TASK OBJECTIVE:
Type out each record word for word. Pictures stay out.

START SOURCE INFORMATION

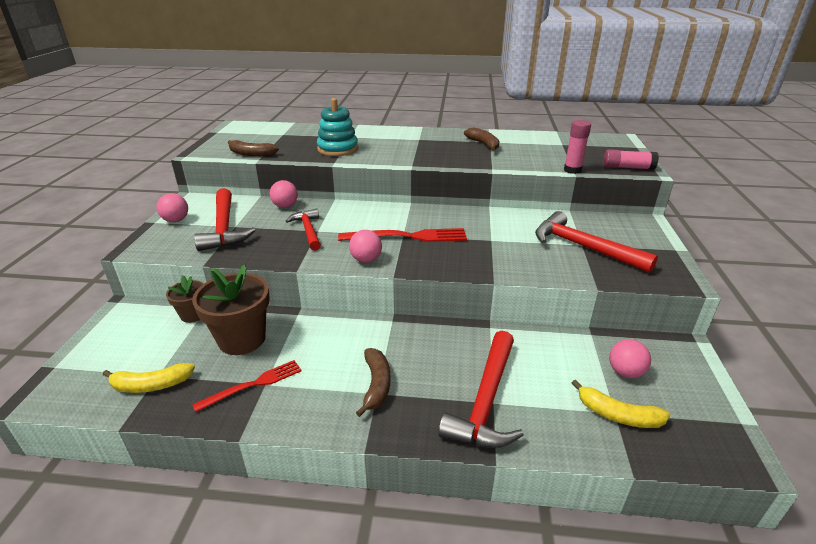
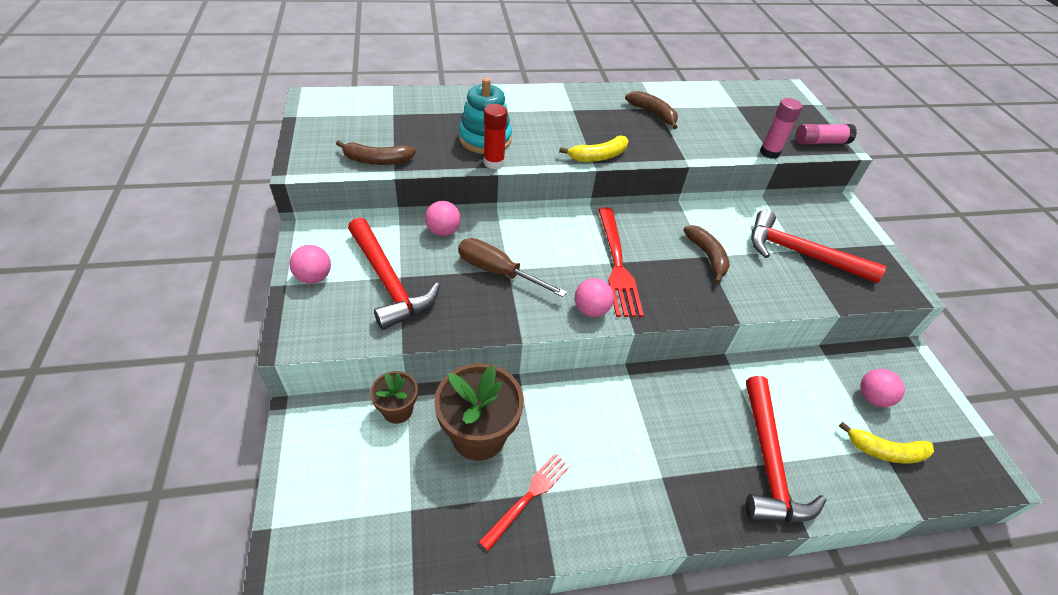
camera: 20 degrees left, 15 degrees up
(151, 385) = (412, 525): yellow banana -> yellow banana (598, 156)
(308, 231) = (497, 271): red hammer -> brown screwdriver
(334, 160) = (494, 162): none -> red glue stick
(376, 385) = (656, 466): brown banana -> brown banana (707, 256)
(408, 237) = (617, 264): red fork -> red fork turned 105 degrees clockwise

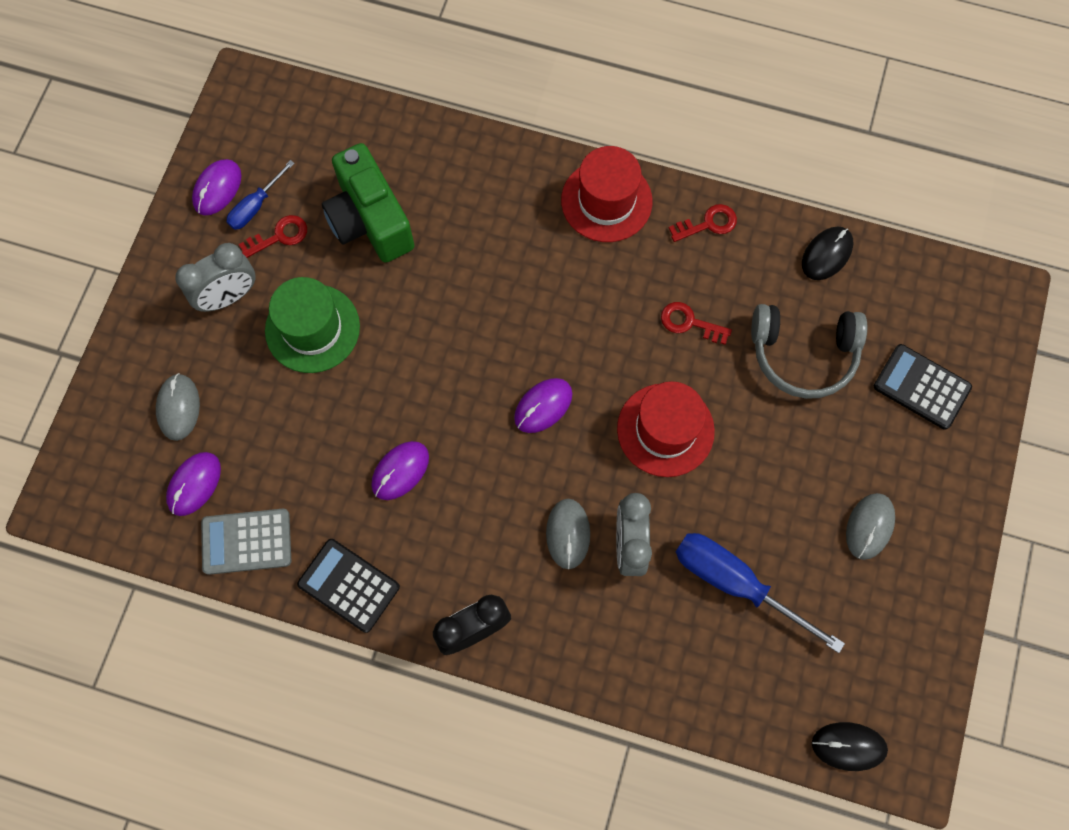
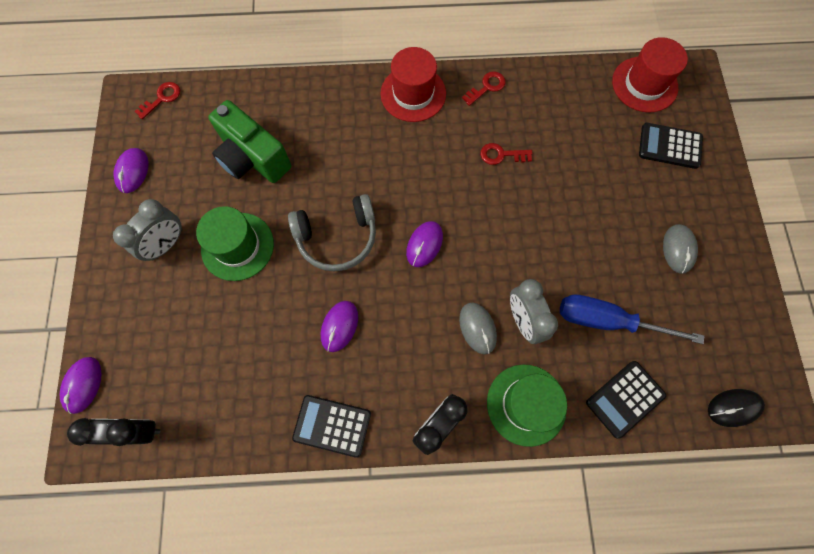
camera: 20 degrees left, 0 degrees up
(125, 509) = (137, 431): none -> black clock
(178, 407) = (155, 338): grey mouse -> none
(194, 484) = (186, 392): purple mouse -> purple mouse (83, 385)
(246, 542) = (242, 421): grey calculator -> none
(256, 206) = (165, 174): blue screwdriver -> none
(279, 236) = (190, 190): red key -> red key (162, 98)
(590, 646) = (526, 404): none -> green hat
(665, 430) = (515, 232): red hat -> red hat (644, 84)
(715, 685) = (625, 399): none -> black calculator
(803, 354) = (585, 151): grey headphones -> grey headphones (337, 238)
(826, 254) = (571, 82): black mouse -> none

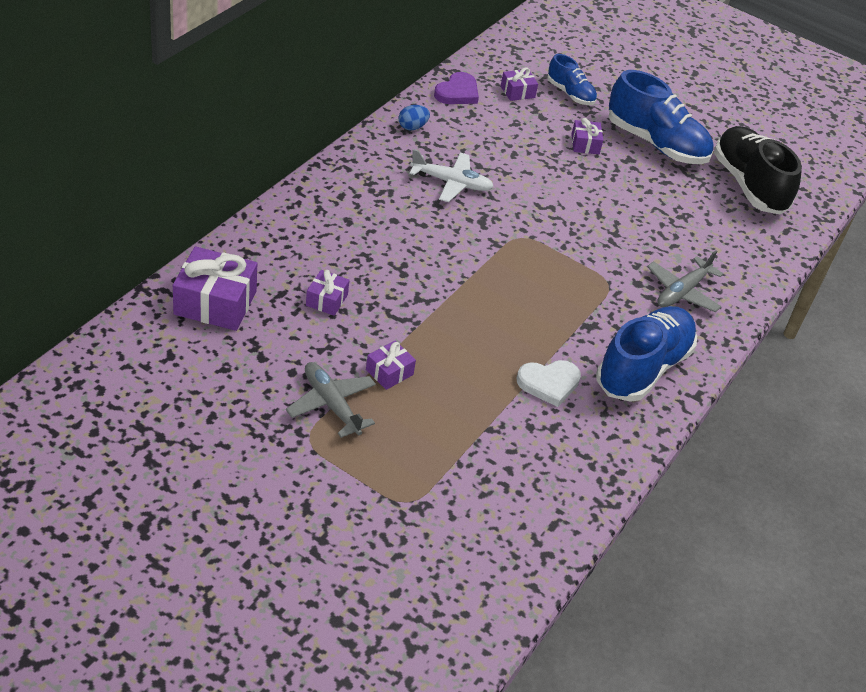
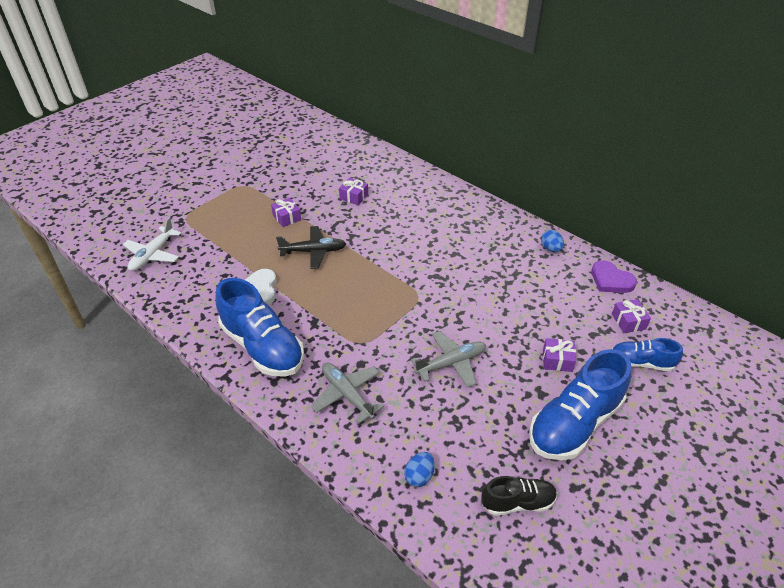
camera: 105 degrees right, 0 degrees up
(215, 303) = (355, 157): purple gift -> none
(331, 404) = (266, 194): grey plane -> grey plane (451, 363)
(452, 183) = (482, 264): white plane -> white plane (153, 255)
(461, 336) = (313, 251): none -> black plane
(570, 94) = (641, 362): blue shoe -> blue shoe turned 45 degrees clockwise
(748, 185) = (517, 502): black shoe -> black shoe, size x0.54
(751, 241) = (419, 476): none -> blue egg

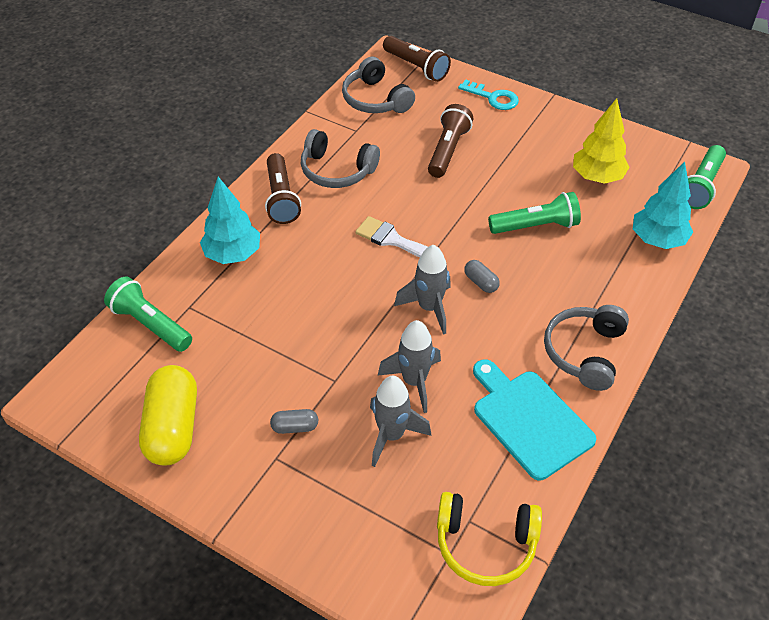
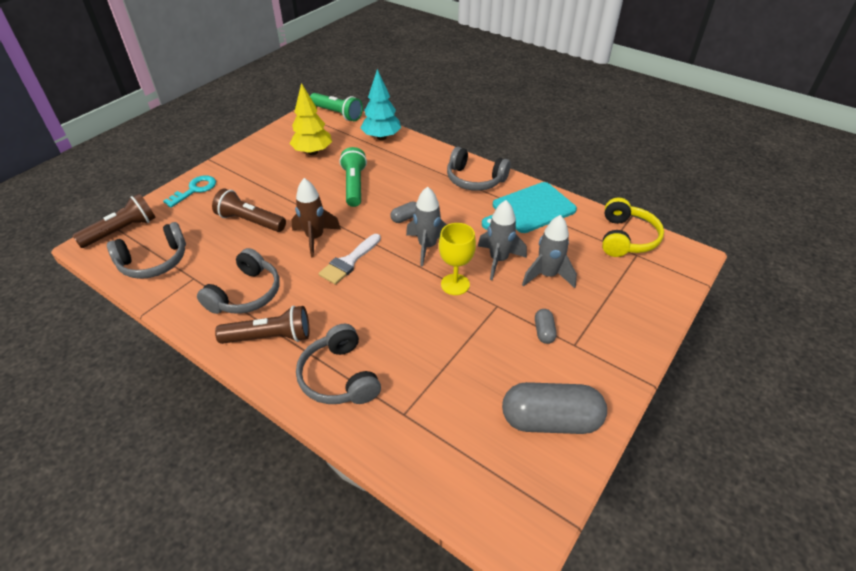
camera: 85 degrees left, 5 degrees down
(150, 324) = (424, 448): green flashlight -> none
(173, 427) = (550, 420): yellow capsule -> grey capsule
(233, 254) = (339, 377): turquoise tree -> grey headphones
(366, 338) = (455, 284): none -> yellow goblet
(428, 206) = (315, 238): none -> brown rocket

END SOURCE INFORMATION

ANSWER FOR THIS EXERCISE:
camera: 20 degrees left, 15 degrees up
(151, 385) = (412, 525): yellow banana -> yellow banana (598, 156)
(308, 231) = (497, 271): red hammer -> brown screwdriver
(334, 160) = (494, 162): none -> red glue stick
(376, 385) = (656, 466): brown banana -> brown banana (707, 256)
(408, 237) = (617, 264): red fork -> red fork turned 105 degrees clockwise

camera: 20 degrees left, 0 degrees up
(125, 509) = (137, 431): none -> black clock
(178, 407) = (155, 338): grey mouse -> none
(194, 484) = (186, 392): purple mouse -> purple mouse (83, 385)
(246, 542) = (242, 421): grey calculator -> none
(256, 206) = (165, 174): blue screwdriver -> none
(279, 236) = (190, 190): red key -> red key (162, 98)
(590, 646) = (526, 404): none -> green hat
(665, 430) = (515, 232): red hat -> red hat (644, 84)
(715, 685) = (625, 399): none -> black calculator
(803, 354) = (585, 151): grey headphones -> grey headphones (337, 238)
(826, 254) = (571, 82): black mouse -> none

camera: 105 degrees right, 0 degrees up
(215, 303) = (355, 157): purple gift -> none
(331, 404) = (266, 194): grey plane -> grey plane (451, 363)
(452, 183) = (482, 264): white plane -> white plane (153, 255)
(461, 336) = (313, 251): none -> black plane
(570, 94) = (641, 362): blue shoe -> blue shoe turned 45 degrees clockwise
(748, 185) = (517, 502): black shoe -> black shoe, size x0.54
(751, 241) = (419, 476): none -> blue egg

camera: 85 degrees left, 5 degrees down
(150, 324) = (424, 448): green flashlight -> none
(173, 427) = (550, 420): yellow capsule -> grey capsule
(233, 254) = (339, 377): turquoise tree -> grey headphones
(366, 338) = (455, 284): none -> yellow goblet
(428, 206) = (315, 238): none -> brown rocket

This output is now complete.